⟨
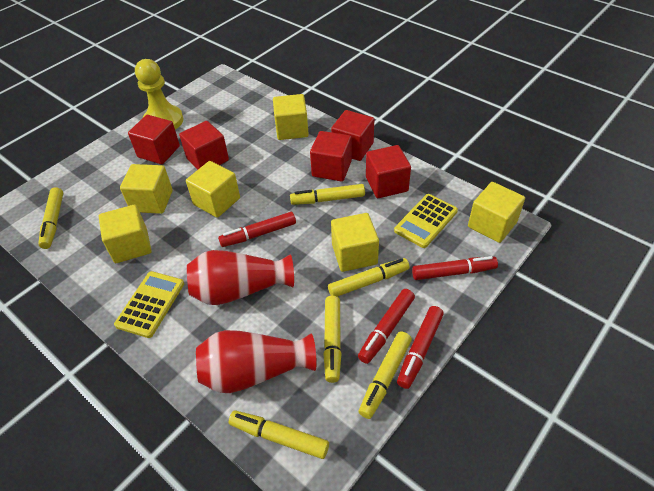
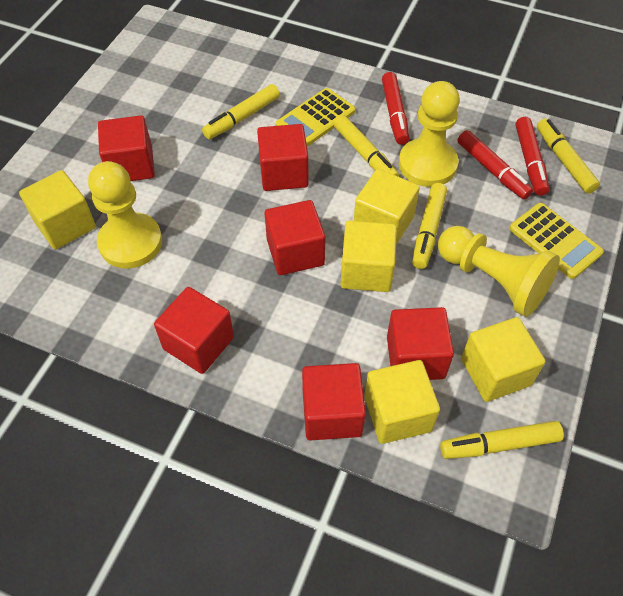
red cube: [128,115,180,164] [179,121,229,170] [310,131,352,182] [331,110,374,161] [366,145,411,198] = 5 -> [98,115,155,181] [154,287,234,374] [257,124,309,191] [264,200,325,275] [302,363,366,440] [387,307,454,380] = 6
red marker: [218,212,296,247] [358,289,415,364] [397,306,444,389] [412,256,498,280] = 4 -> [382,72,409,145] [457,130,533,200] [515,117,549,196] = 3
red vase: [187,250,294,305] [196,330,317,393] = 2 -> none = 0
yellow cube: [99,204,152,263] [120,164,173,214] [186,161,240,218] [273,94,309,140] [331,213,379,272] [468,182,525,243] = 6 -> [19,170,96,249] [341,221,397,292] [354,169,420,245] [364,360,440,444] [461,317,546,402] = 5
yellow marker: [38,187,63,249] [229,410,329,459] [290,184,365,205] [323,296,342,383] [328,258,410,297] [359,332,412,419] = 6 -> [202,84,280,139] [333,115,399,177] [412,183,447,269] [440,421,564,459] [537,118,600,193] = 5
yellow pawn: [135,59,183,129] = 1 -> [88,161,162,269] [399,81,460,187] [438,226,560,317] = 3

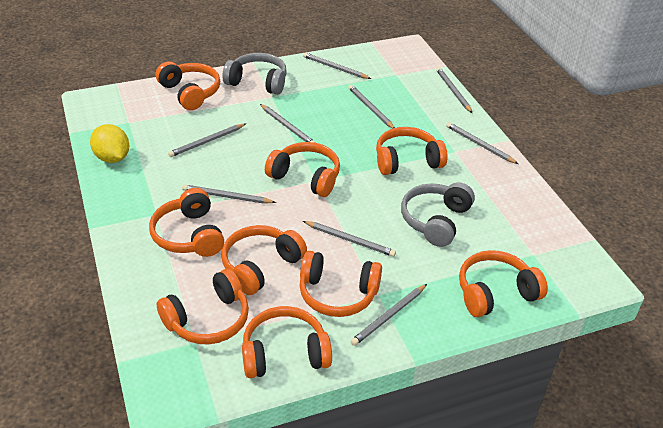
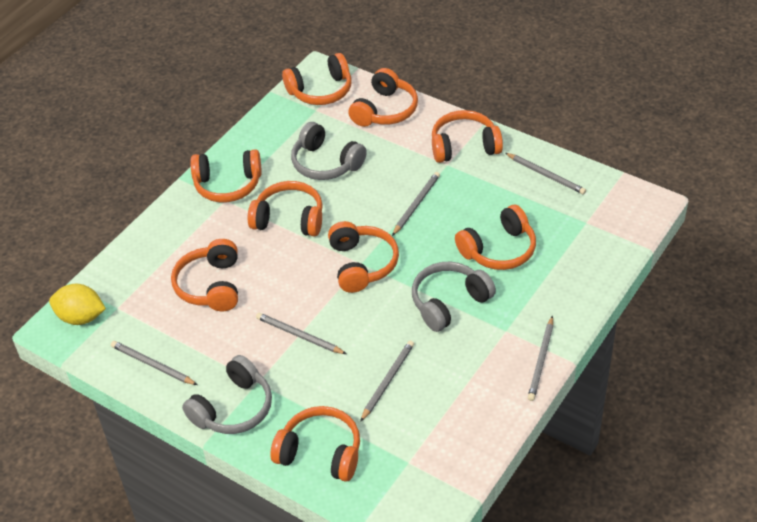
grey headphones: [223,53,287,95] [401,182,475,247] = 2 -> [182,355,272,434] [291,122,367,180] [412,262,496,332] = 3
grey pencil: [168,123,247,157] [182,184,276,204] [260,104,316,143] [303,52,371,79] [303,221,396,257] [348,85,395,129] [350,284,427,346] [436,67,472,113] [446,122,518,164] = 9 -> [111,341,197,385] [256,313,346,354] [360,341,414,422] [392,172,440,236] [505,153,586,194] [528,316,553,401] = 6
⟩
▶ [AIM OF THE EXERCISE]: Retype only the lines above between the line with "yellow marker: [38,187,63,249]" and the line with "yellow pawn: [135,59,183,129]", counting those two lines as well, and keep every character as it is.

▶ [OUTPUT BELOW]:
yellow marker: [38,187,63,249] [229,410,329,459] [290,184,365,205] [323,296,342,383] [328,258,410,297] [359,332,412,419] = 6 -> [202,84,280,139] [333,115,399,177] [412,183,447,269] [440,421,564,459] [537,118,600,193] = 5
yellow pawn: [135,59,183,129] = 1 -> [88,161,162,269] [399,81,460,187] [438,226,560,317] = 3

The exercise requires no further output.